*** Opening Input data ***

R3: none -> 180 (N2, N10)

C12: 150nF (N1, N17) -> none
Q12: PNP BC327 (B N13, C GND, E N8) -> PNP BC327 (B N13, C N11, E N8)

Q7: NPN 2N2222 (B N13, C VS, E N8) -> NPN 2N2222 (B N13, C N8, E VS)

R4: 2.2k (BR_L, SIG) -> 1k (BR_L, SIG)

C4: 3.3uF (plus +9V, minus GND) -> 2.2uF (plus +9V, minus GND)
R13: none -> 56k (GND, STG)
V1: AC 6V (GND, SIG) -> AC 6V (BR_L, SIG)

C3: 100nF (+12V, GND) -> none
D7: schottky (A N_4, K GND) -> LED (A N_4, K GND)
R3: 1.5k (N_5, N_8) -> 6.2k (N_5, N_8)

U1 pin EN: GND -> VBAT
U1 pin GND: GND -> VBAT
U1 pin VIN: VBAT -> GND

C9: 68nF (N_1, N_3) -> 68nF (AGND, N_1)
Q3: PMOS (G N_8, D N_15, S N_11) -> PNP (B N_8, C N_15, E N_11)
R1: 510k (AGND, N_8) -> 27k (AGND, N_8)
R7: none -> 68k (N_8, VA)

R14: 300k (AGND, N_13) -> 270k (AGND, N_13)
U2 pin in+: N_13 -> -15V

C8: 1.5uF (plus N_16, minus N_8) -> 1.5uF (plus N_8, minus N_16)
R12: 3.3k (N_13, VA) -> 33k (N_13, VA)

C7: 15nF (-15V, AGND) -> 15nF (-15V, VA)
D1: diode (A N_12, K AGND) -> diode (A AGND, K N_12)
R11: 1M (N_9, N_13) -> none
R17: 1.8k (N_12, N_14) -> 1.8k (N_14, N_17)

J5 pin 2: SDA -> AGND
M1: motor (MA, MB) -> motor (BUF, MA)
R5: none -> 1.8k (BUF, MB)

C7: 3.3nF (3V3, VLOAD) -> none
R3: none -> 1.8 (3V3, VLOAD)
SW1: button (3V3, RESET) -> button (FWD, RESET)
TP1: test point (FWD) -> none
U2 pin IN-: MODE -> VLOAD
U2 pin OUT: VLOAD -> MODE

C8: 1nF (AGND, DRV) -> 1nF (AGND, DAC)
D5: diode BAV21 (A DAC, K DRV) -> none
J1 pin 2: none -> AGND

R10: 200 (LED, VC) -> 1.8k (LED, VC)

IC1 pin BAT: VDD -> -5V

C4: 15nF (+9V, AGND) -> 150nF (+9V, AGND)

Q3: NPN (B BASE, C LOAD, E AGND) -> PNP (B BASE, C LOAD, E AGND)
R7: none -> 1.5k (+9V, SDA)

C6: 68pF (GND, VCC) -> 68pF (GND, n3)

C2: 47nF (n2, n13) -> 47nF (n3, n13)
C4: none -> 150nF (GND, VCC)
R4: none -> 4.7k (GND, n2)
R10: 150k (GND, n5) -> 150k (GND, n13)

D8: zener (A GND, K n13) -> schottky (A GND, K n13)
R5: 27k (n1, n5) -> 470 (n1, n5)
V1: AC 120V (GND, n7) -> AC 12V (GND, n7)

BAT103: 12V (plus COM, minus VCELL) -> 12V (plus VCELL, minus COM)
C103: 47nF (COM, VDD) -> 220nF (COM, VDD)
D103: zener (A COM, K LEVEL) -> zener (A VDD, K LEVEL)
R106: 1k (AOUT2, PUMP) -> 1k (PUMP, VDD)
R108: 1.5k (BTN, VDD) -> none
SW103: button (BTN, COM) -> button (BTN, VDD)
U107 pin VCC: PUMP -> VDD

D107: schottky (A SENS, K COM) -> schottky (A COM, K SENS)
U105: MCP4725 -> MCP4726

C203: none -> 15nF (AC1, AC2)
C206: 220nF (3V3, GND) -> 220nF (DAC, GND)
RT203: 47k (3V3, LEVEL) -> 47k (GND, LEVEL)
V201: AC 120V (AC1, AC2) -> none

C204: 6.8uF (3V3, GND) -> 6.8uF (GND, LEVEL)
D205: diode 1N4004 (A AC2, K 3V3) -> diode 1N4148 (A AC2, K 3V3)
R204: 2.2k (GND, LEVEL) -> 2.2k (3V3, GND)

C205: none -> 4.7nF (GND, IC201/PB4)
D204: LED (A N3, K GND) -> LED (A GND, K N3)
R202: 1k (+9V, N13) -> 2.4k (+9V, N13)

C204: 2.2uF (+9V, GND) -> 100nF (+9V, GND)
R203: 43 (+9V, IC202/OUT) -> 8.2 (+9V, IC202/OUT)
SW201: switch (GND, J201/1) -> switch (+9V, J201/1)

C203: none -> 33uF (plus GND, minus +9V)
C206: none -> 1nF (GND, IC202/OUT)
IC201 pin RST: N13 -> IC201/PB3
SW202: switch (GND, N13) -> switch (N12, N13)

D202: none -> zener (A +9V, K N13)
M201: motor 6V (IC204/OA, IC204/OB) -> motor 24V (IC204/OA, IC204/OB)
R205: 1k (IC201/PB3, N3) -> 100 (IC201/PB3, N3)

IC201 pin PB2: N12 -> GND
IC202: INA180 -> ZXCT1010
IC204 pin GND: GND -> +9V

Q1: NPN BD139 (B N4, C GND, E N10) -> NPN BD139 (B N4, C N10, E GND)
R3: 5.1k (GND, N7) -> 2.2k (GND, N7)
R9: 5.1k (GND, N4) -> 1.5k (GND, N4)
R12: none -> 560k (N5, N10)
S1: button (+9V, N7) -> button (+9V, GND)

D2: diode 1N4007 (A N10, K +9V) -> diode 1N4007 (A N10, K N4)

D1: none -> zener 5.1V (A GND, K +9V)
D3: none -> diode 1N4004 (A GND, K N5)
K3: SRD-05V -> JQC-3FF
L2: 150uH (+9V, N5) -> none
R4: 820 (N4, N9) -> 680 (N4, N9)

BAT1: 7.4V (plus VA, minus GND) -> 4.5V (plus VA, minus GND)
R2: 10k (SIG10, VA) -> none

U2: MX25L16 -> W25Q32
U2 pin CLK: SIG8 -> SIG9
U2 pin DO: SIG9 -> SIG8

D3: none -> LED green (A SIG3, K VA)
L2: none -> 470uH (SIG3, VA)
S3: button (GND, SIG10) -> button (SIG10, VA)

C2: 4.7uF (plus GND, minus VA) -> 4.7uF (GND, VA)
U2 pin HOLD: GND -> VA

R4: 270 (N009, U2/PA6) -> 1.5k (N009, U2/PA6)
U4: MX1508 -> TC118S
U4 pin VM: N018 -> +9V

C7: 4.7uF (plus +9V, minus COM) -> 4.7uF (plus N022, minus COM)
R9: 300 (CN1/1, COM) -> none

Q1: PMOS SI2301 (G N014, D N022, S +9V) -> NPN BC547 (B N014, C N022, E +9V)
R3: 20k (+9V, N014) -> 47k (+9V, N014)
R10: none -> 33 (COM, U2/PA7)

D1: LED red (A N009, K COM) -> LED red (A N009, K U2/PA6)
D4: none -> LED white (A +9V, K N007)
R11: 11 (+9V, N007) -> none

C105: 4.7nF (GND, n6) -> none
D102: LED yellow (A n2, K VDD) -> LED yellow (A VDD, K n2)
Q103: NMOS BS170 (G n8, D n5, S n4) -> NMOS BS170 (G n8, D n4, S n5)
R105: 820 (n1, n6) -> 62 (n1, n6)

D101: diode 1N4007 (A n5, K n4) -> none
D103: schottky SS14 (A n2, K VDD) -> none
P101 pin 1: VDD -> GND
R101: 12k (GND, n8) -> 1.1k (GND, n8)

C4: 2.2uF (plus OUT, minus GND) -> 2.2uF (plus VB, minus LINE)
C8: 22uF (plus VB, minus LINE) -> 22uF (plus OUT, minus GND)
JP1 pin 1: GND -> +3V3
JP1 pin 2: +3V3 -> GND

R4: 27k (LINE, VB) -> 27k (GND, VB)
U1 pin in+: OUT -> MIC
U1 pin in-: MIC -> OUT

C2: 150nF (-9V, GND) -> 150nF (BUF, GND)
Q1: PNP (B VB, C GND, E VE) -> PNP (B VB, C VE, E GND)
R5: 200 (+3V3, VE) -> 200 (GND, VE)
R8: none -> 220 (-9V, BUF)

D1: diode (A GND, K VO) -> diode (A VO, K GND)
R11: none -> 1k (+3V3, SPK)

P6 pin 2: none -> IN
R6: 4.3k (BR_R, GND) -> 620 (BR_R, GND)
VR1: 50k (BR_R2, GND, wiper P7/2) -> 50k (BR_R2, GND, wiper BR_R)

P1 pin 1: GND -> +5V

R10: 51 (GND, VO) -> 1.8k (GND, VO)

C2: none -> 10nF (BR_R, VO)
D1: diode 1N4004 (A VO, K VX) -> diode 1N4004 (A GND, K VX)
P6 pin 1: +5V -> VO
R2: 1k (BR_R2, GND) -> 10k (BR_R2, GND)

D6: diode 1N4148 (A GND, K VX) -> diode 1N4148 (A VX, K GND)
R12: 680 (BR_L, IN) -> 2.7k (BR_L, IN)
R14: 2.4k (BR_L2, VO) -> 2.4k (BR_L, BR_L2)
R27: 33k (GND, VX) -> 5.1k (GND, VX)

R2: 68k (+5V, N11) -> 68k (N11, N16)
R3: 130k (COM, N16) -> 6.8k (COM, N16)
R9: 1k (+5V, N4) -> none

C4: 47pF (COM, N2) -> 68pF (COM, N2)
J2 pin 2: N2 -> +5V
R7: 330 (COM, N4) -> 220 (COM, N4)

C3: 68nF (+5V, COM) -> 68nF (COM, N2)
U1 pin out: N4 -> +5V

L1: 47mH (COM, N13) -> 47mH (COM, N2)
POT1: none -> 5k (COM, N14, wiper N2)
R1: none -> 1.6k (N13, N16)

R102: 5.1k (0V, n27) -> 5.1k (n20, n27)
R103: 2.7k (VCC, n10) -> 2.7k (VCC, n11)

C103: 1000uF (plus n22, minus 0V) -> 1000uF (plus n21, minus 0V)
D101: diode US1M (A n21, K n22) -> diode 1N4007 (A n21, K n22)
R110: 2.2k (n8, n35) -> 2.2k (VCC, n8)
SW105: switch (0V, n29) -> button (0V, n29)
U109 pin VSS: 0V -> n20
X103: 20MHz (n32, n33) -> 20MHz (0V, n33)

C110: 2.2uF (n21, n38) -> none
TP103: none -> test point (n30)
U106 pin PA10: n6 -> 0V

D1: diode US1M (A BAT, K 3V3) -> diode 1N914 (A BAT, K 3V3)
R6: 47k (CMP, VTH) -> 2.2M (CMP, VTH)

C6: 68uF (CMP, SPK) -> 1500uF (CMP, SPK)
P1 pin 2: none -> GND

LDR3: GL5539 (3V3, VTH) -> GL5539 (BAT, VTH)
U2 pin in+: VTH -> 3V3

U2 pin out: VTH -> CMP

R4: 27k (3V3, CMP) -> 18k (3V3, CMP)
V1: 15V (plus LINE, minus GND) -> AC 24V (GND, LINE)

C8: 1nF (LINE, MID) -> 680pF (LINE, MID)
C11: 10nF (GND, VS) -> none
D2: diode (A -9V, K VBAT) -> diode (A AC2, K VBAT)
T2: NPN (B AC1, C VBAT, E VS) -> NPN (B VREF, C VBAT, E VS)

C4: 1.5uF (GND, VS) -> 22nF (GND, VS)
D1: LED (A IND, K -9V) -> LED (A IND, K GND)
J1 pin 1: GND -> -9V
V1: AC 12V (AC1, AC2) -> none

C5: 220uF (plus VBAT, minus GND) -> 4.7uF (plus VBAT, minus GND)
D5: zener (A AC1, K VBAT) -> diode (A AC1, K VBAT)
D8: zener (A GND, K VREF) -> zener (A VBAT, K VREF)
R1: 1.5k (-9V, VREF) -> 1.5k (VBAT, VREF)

*** Closing Input data ***

[To do]: Above are the records. Copy the lines beginning at the one that has "R106: 1k (AOUT2, PUMP) -> 1k (PUMP, VDD)" and ending with the one that has "U2 pin CLK: SIG8 -> SIG9", unchanged.

[Reply]:
R106: 1k (AOUT2, PUMP) -> 1k (PUMP, VDD)
R108: 1.5k (BTN, VDD) -> none
SW103: button (BTN, COM) -> button (BTN, VDD)
U107 pin VCC: PUMP -> VDD

D107: schottky (A SENS, K COM) -> schottky (A COM, K SENS)
U105: MCP4725 -> MCP4726

C203: none -> 15nF (AC1, AC2)
C206: 220nF (3V3, GND) -> 220nF (DAC, GND)
RT203: 47k (3V3, LEVEL) -> 47k (GND, LEVEL)
V201: AC 120V (AC1, AC2) -> none

C204: 6.8uF (3V3, GND) -> 6.8uF (GND, LEVEL)
D205: diode 1N4004 (A AC2, K 3V3) -> diode 1N4148 (A AC2, K 3V3)
R204: 2.2k (GND, LEVEL) -> 2.2k (3V3, GND)

C205: none -> 4.7nF (GND, IC201/PB4)
D204: LED (A N3, K GND) -> LED (A GND, K N3)
R202: 1k (+9V, N13) -> 2.4k (+9V, N13)

C204: 2.2uF (+9V, GND) -> 100nF (+9V, GND)
R203: 43 (+9V, IC202/OUT) -> 8.2 (+9V, IC202/OUT)
SW201: switch (GND, J201/1) -> switch (+9V, J201/1)

C203: none -> 33uF (plus GND, minus +9V)
C206: none -> 1nF (GND, IC202/OUT)
IC201 pin RST: N13 -> IC201/PB3
SW202: switch (GND, N13) -> switch (N12, N13)

D202: none -> zener (A +9V, K N13)
M201: motor 6V (IC204/OA, IC204/OB) -> motor 24V (IC204/OA, IC204/OB)
R205: 1k (IC201/PB3, N3) -> 100 (IC201/PB3, N3)

IC201 pin PB2: N12 -> GND
IC202: INA180 -> ZXCT1010
IC204 pin GND: GND -> +9V

Q1: NPN BD139 (B N4, C GND, E N10) -> NPN BD139 (B N4, C N10, E GND)
R3: 5.1k (GND, N7) -> 2.2k (GND, N7)
R9: 5.1k (GND, N4) -> 1.5k (GND, N4)
R12: none -> 560k (N5, N10)
S1: button (+9V, N7) -> button (+9V, GND)

D2: diode 1N4007 (A N10, K +9V) -> diode 1N4007 (A N10, K N4)

D1: none -> zener 5.1V (A GND, K +9V)
D3: none -> diode 1N4004 (A GND, K N5)
K3: SRD-05V -> JQC-3FF
L2: 150uH (+9V, N5) -> none
R4: 820 (N4, N9) -> 680 (N4, N9)

BAT1: 7.4V (plus VA, minus GND) -> 4.5V (plus VA, minus GND)
R2: 10k (SIG10, VA) -> none

U2: MX25L16 -> W25Q32
U2 pin CLK: SIG8 -> SIG9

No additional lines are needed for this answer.